• _Listed records_:
§

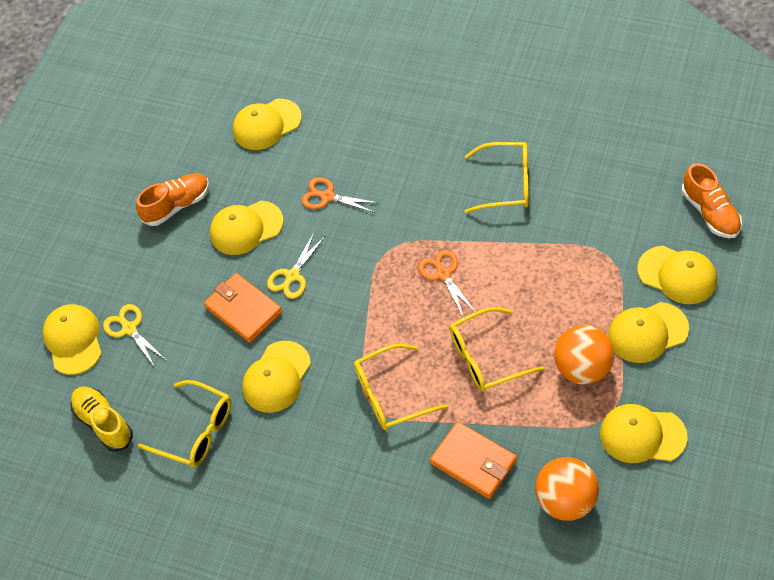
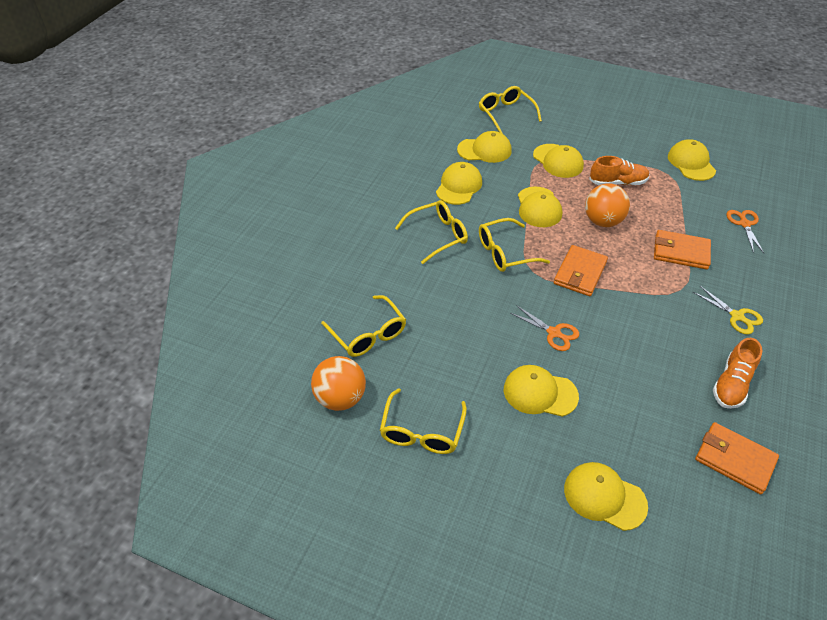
orange wallet: 2 -> 3
yellow glasses: 4 -> 5
yellow scissors: 2 -> 1
yellow shoe: 1 -> 0

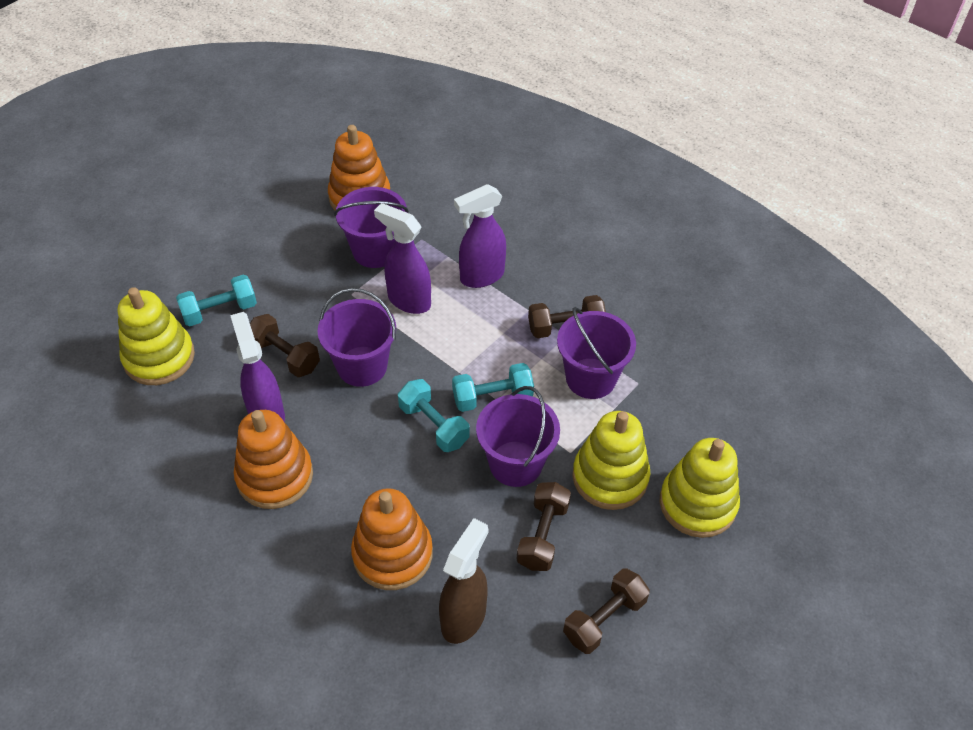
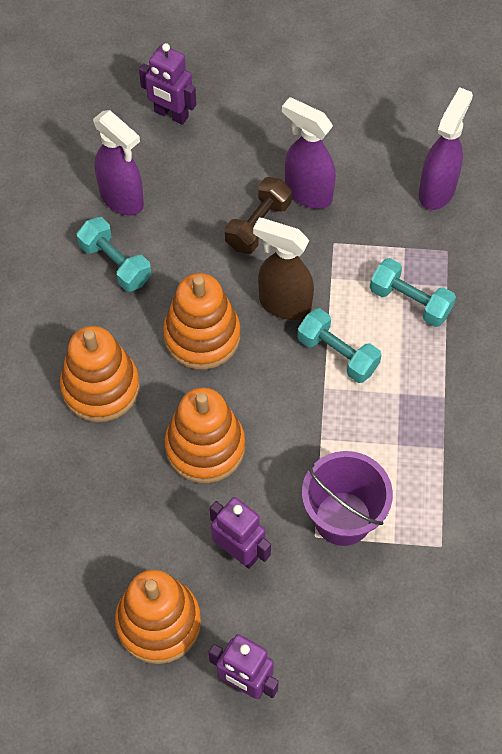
brown dumbbell: 4 -> 1
orange stacking toy: 3 -> 4
purple bucket: 4 -> 1
purple robot: 0 -> 3
yellow stacking toy: 3 -> 0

§

• _Problem requirements_: Make a copy of each line in the records that has the word "yellow".

• _Written reply_:
yellow glasses: 4 -> 5
yellow scissors: 2 -> 1
yellow shoe: 1 -> 0
yellow stacking toy: 3 -> 0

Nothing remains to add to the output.